• _Task instructions_
Among the lines of the entries below, count those containing the word "none" and answer with the number only.

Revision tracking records
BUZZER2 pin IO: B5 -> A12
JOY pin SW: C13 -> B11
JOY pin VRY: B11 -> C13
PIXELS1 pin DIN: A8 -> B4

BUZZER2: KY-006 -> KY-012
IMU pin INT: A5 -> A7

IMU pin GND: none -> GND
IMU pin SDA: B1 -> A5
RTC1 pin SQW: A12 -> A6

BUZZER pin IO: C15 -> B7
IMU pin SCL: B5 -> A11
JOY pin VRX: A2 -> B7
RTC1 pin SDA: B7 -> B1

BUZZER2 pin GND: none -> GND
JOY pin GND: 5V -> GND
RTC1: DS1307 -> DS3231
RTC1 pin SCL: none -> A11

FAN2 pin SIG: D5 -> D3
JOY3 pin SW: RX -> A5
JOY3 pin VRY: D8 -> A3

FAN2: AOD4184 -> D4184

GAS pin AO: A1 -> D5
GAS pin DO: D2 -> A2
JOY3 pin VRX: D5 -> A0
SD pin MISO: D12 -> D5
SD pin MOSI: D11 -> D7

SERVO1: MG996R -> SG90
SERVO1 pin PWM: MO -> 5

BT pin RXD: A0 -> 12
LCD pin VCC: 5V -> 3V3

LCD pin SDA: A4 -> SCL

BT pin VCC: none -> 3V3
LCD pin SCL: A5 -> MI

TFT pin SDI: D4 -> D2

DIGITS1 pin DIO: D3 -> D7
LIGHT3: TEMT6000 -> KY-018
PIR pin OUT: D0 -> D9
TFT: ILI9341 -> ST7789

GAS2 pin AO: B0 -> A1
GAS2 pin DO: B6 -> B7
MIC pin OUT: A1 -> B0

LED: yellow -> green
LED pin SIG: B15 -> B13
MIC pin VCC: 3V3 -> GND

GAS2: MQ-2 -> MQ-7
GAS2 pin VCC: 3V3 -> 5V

• _The completed task_
4